_WHAT THIS TASK INVOLVES_: The entries below should be given again exactly, minus their pictures.

Extracted records
*** Begin section ***

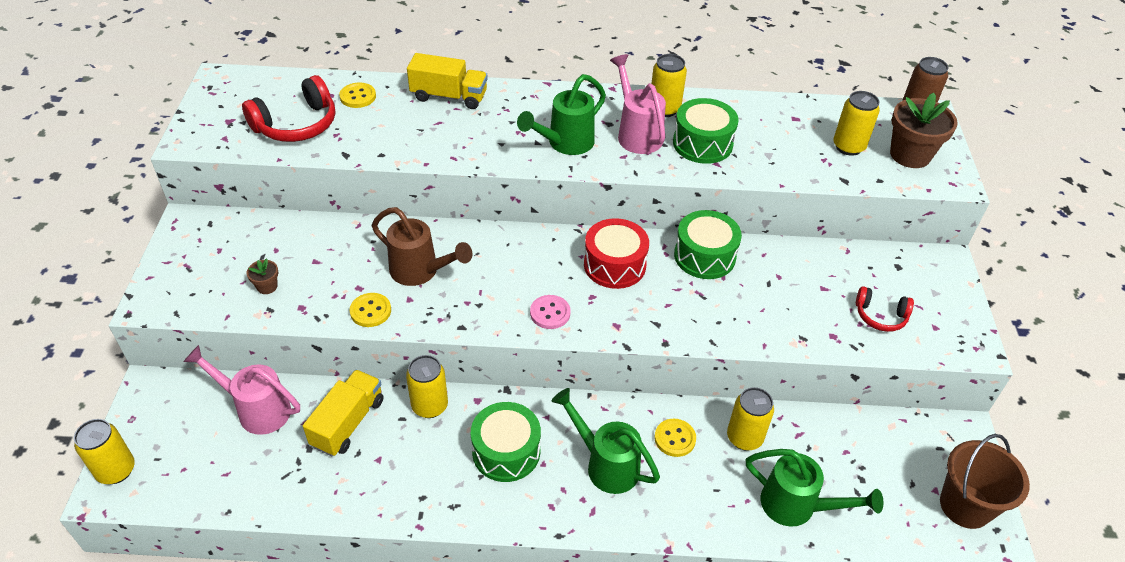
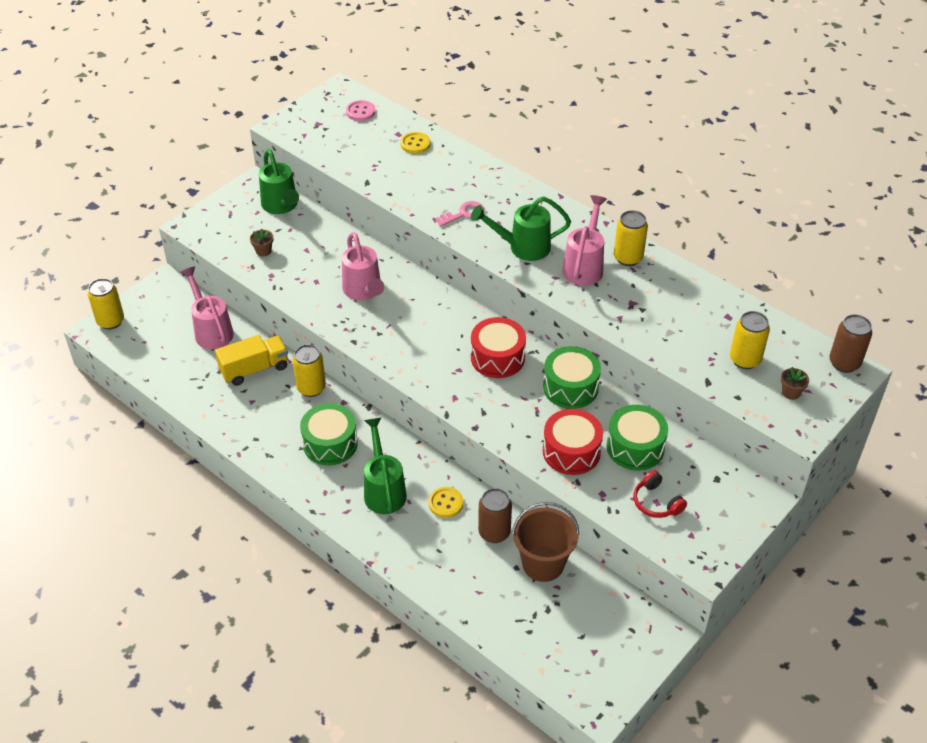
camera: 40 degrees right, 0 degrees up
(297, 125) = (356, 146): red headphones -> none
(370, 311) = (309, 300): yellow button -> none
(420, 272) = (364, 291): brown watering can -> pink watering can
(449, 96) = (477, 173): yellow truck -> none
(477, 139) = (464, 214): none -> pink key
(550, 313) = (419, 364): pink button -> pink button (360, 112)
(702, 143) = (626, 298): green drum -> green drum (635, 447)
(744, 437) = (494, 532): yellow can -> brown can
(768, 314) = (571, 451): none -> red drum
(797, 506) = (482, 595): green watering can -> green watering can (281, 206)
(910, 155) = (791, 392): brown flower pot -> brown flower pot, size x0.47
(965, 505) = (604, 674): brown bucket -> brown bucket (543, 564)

*** End section ***

_REPLY_:
camera: 40 degrees right, 0 degrees up
(297, 125) = (356, 146): red headphones -> none
(370, 311) = (309, 300): yellow button -> none
(420, 272) = (364, 291): brown watering can -> pink watering can
(449, 96) = (477, 173): yellow truck -> none
(477, 139) = (464, 214): none -> pink key
(550, 313) = (419, 364): pink button -> pink button (360, 112)
(702, 143) = (626, 298): green drum -> green drum (635, 447)
(744, 437) = (494, 532): yellow can -> brown can
(768, 314) = (571, 451): none -> red drum
(797, 506) = (482, 595): green watering can -> green watering can (281, 206)
(910, 155) = (791, 392): brown flower pot -> brown flower pot, size x0.47
(965, 505) = (604, 674): brown bucket -> brown bucket (543, 564)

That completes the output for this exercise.